:: What you have to do ::
Make an exact copy of each entry, leaving out every picture.

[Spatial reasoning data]

----------

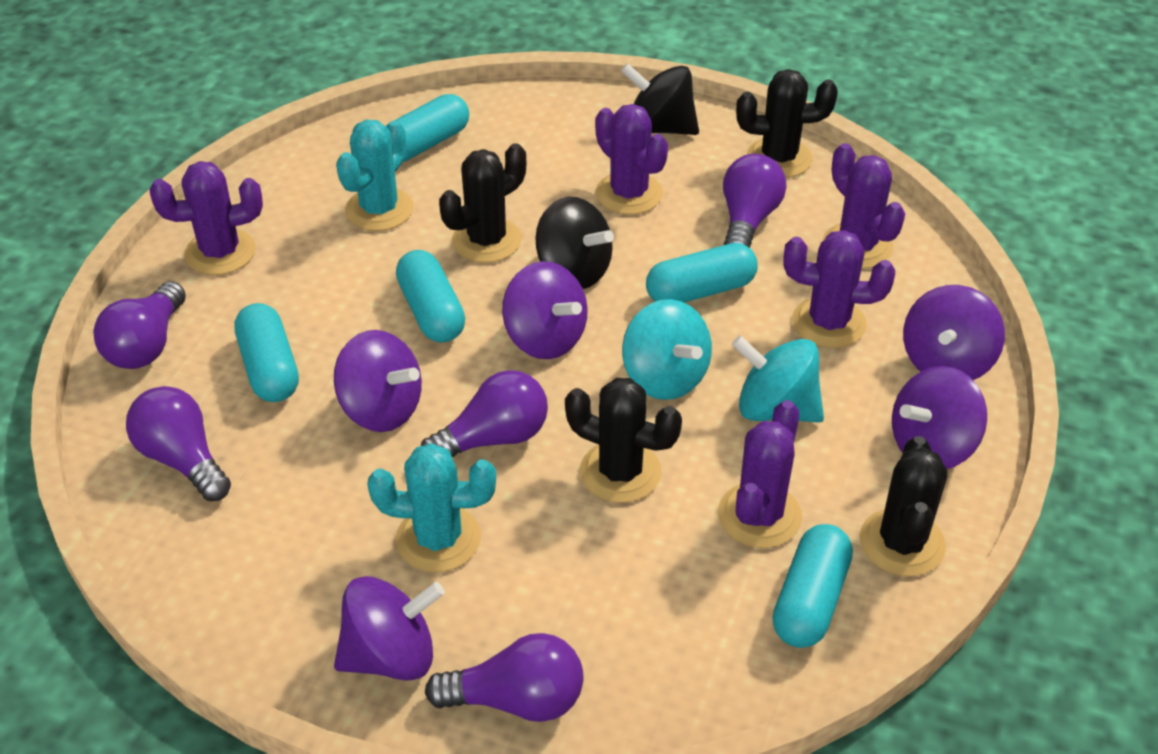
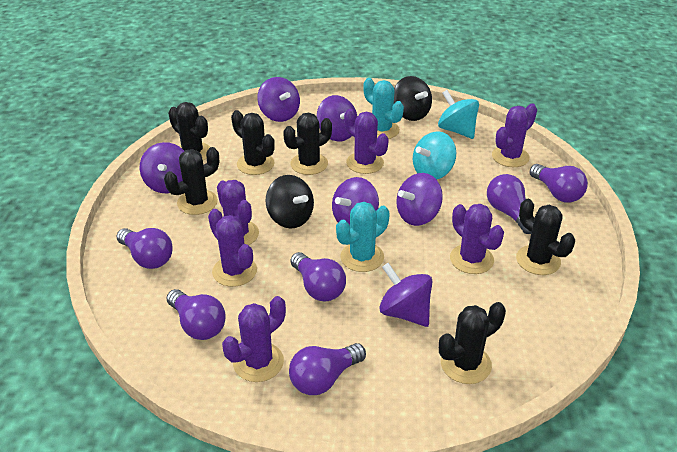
black cactus: 4 -> 6
purple cactus: 5 -> 6
purple light bulb: 5 -> 6
purple spinning top: 5 -> 6
turquoise capsule: 5 -> 0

----------

:: Answer below ::
black cactus: 4 -> 6
purple cactus: 5 -> 6
purple light bulb: 5 -> 6
purple spinning top: 5 -> 6
turquoise capsule: 5 -> 0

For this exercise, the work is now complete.